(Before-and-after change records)
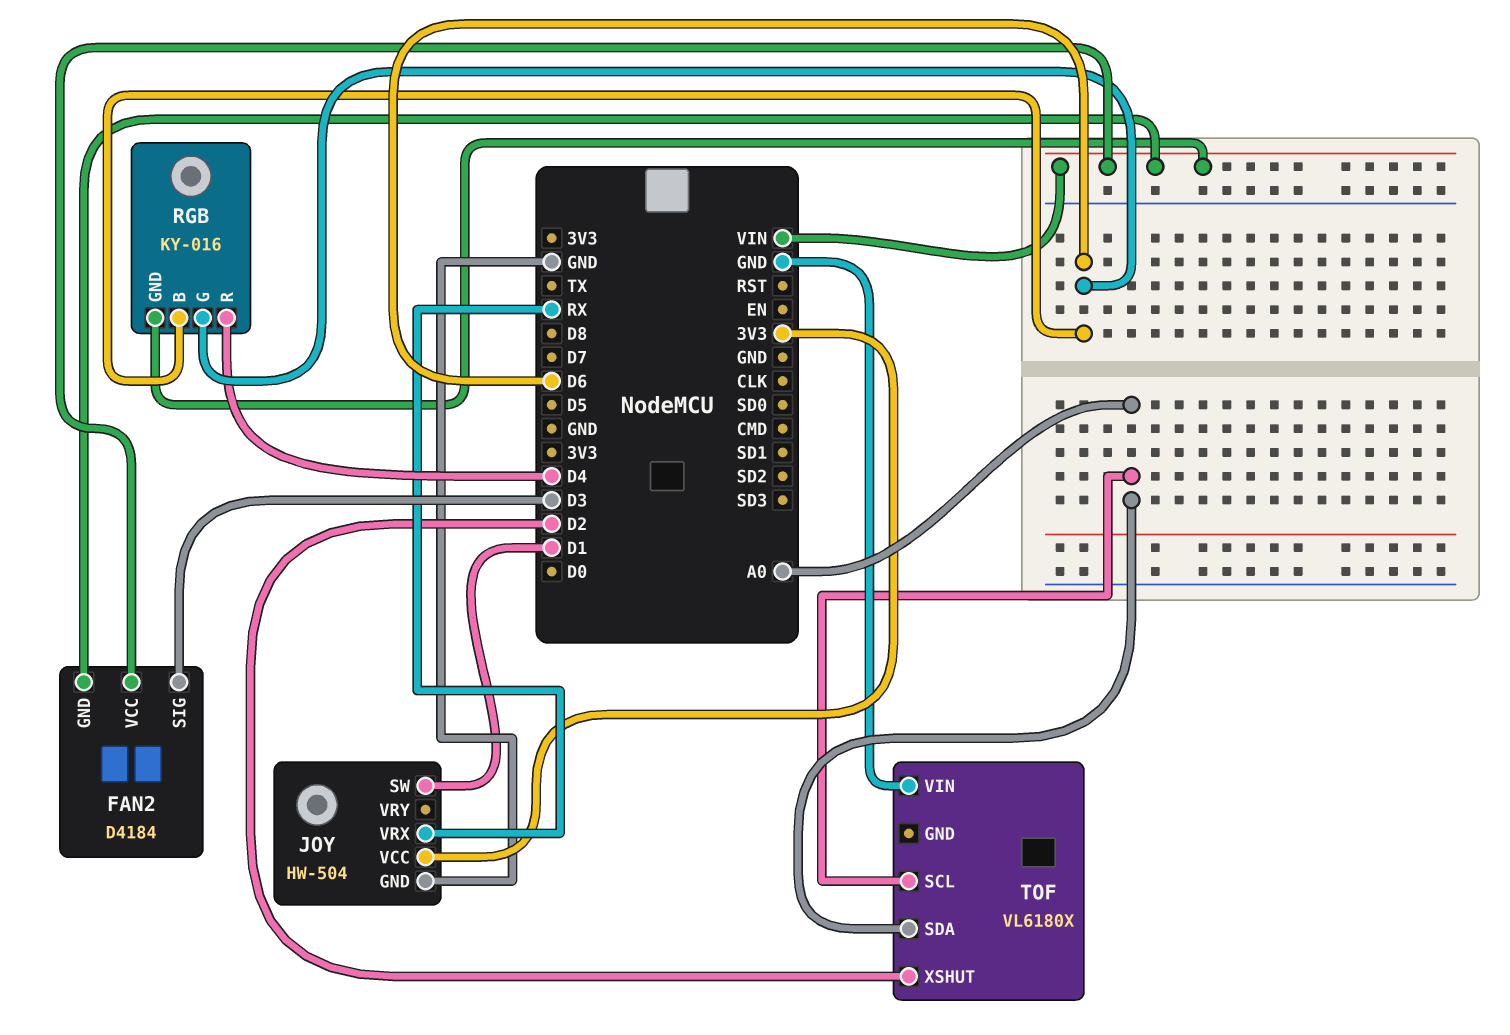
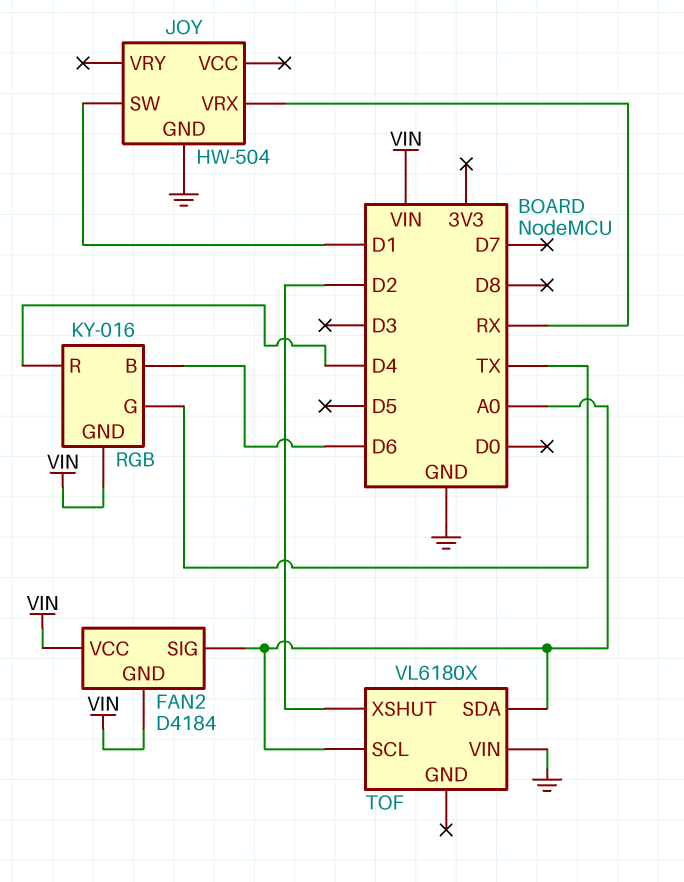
FAN2 pin SIG: D3 -> A0
JOY pin VCC: 3V3 -> none
RGB pin G: D6 -> TX

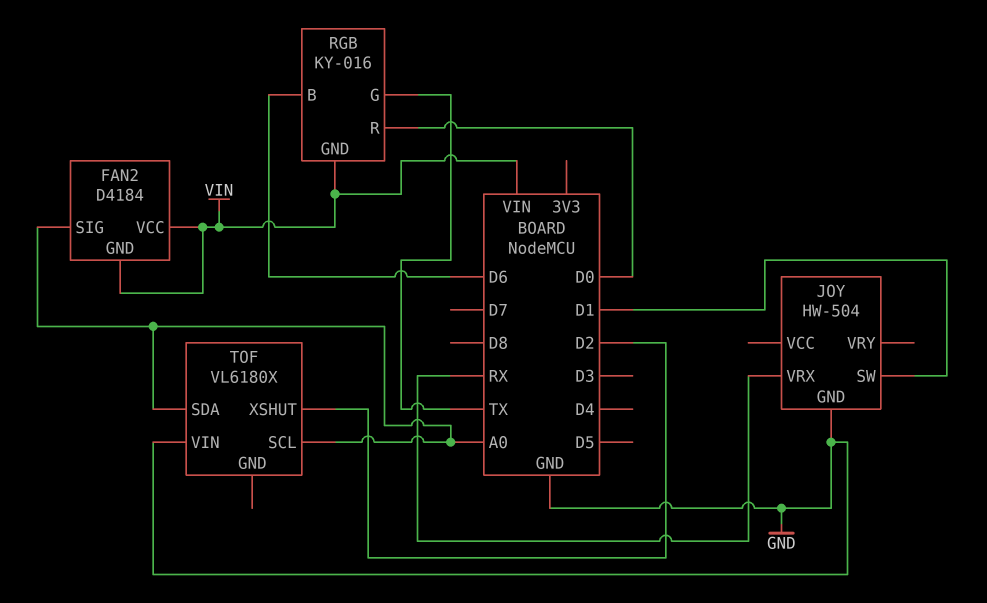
RGB pin R: D4 -> D0

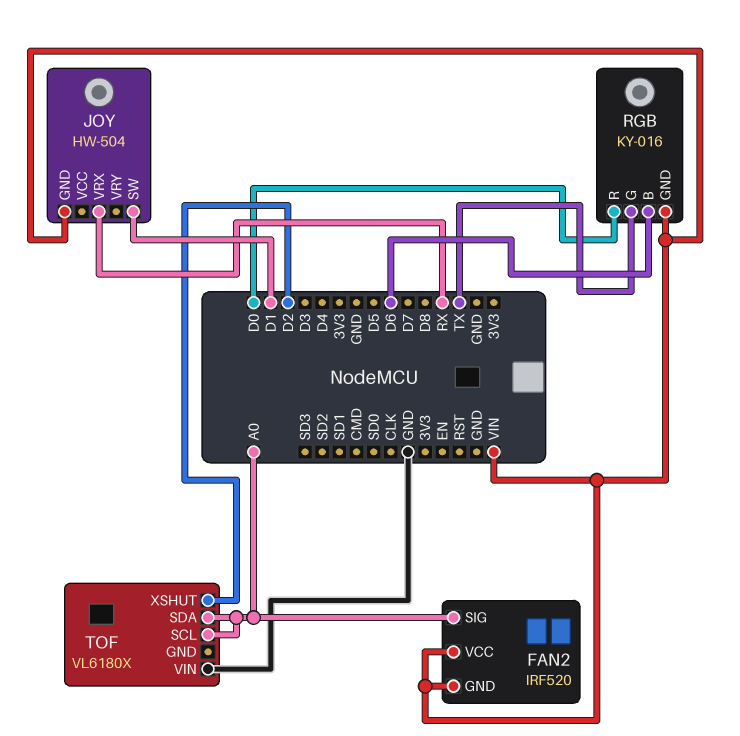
FAN2: D4184 -> IRF520
JOY pin GND: GND -> VIN

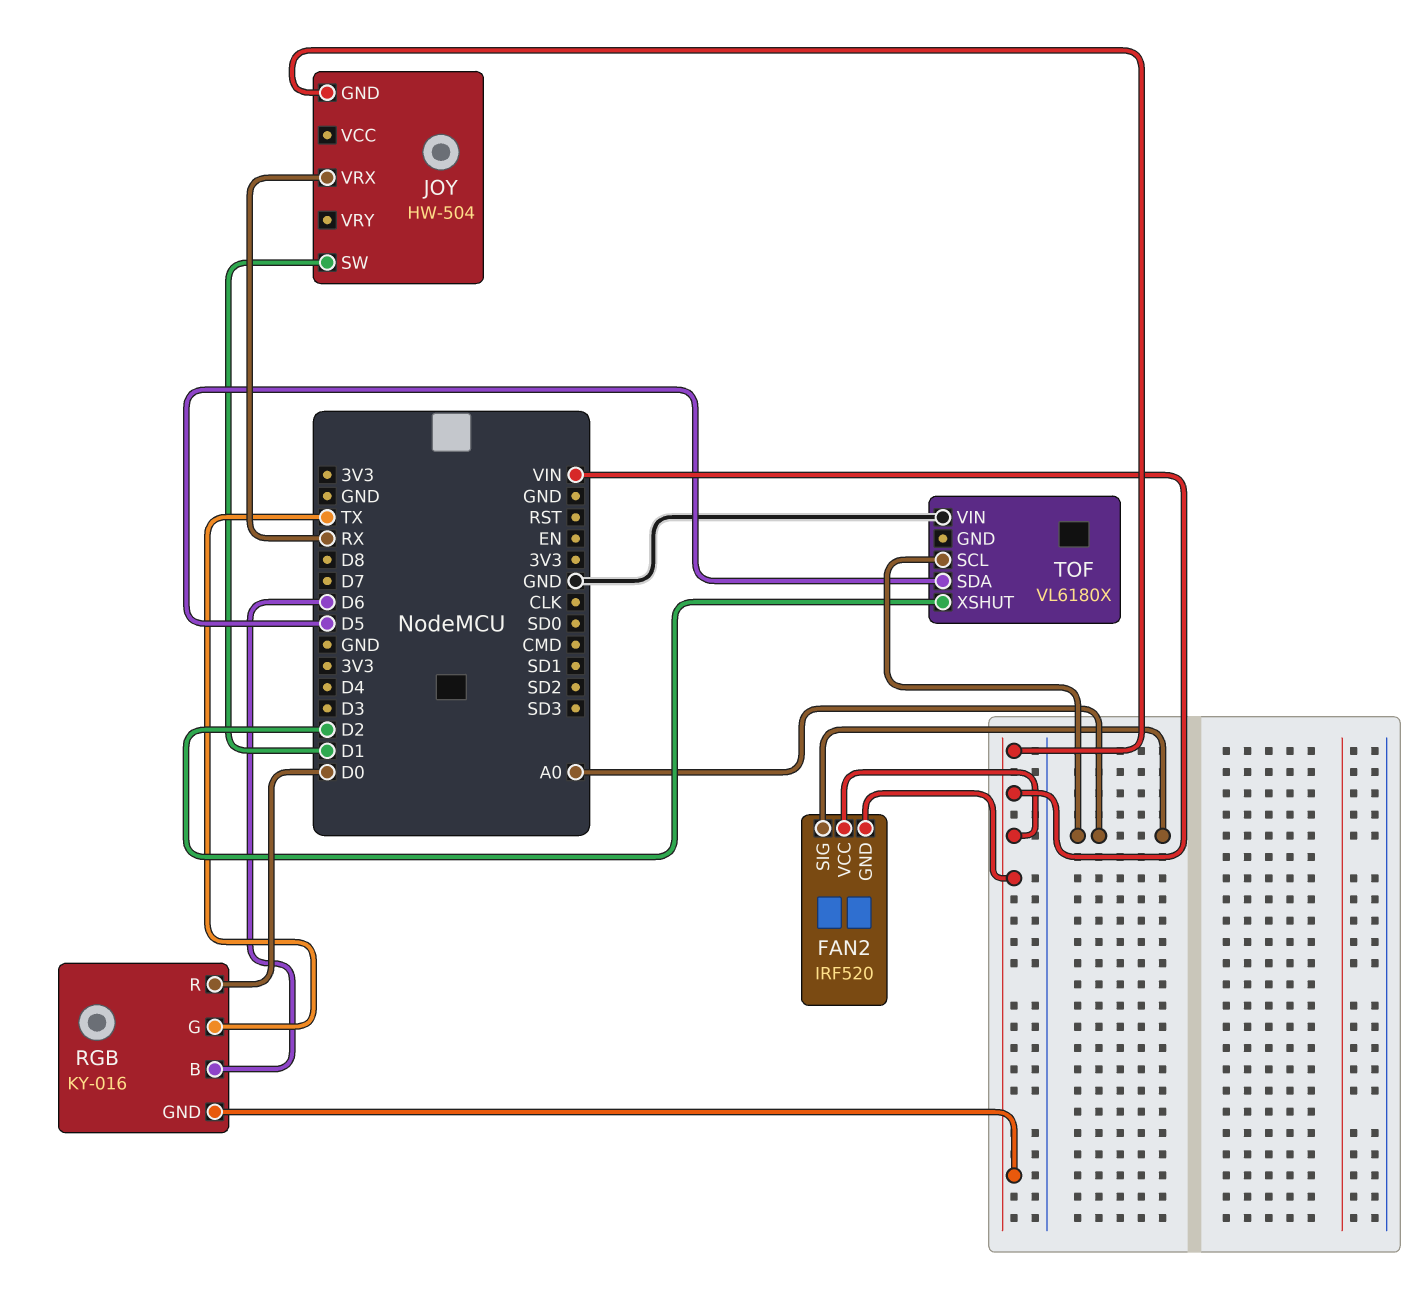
TOF pin SDA: A0 -> D5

§ **What you have to do**:
Leaving out the pictures, output each line above exactly as it is.

§ **The answer**:
FAN2 pin SIG: D3 -> A0
JOY pin VCC: 3V3 -> none
RGB pin G: D6 -> TX

RGB pin R: D4 -> D0

FAN2: D4184 -> IRF520
JOY pin GND: GND -> VIN

TOF pin SDA: A0 -> D5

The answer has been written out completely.